§ YOUR OBJECTIVE
Below, some lines carry pictures; leave those pictures out and retype exactly the lines from the one with "yellow vakalil <498, 234> => nothing" through the one with "pink nolibox <615, 247>".

-- DATA EXTRACT follows --

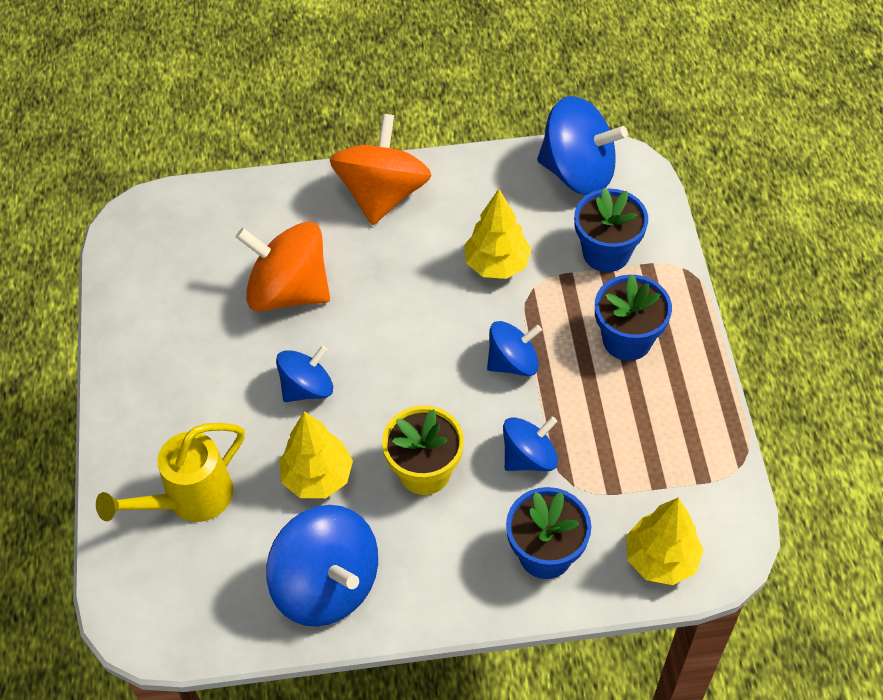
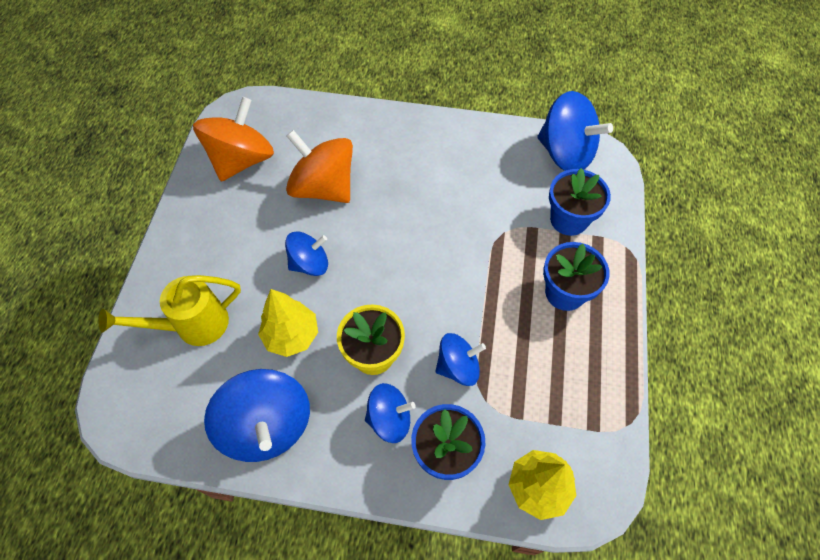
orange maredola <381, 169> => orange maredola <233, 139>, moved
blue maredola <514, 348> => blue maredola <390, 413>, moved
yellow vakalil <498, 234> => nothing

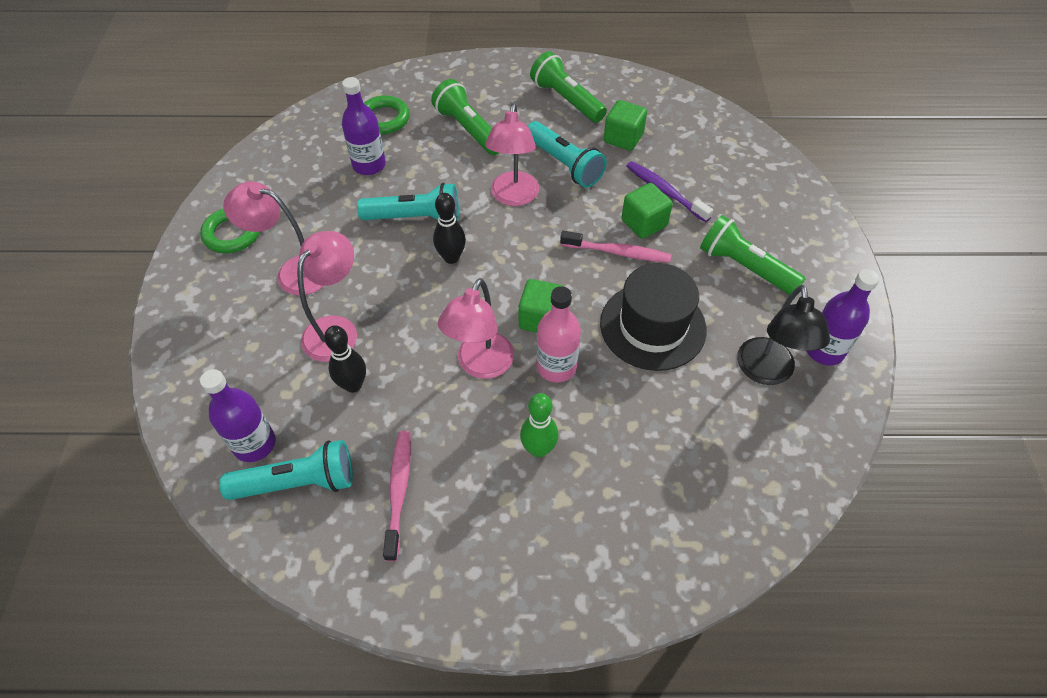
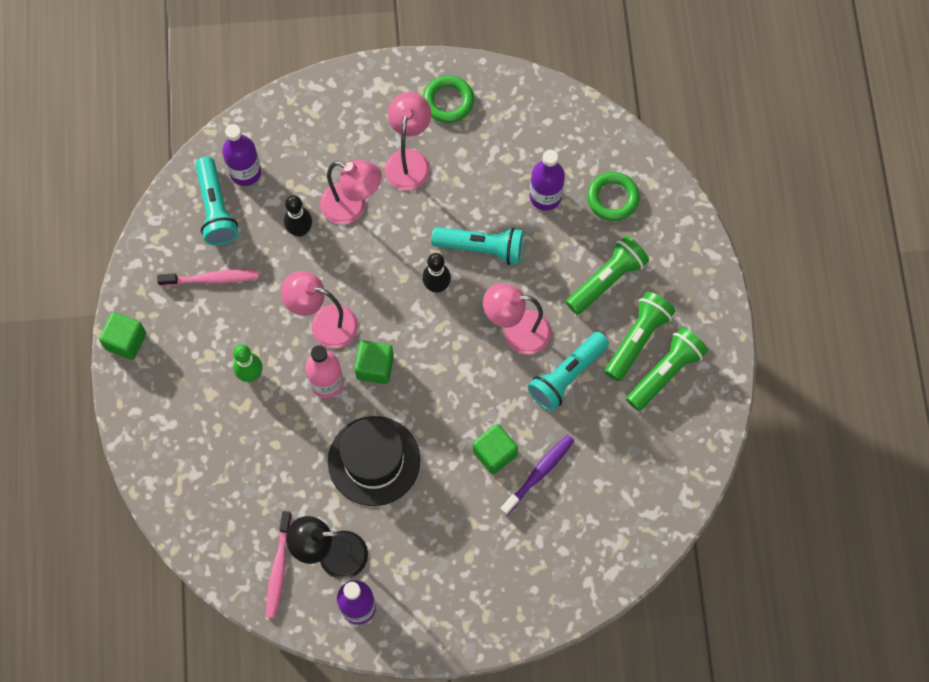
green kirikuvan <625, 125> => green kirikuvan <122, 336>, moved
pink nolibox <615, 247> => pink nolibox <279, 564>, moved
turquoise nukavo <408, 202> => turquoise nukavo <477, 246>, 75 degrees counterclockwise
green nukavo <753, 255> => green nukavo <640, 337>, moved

-- DATA EXTRACT concluded --
-- DATA EXTRACT follows --

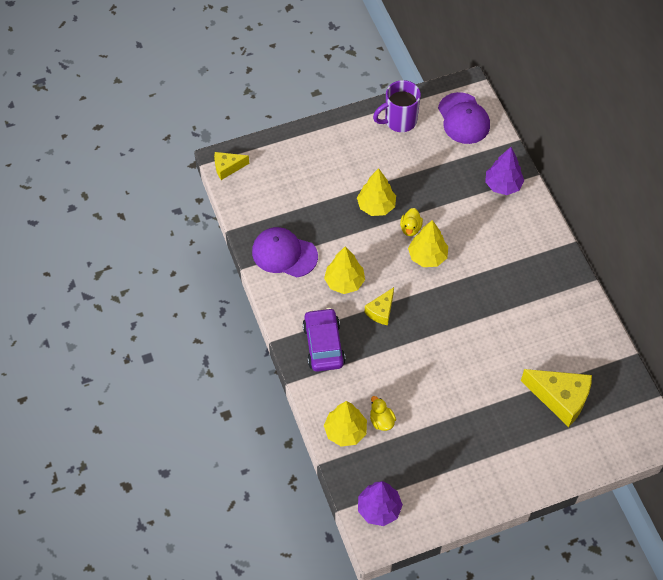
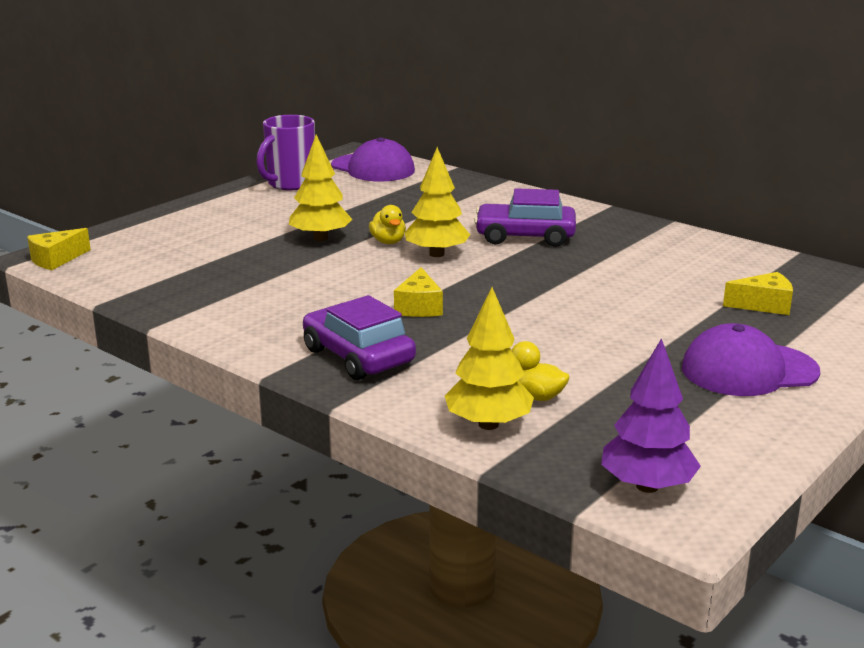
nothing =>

-- DATA EXTRACT concluded --

§ SOLUTION FOR THIS PROBLEM
yellow vakalil <498, 234> => nothing

green kirikuvan <625, 125> => green kirikuvan <122, 336>, moved
pink nolibox <615, 247> => pink nolibox <279, 564>, moved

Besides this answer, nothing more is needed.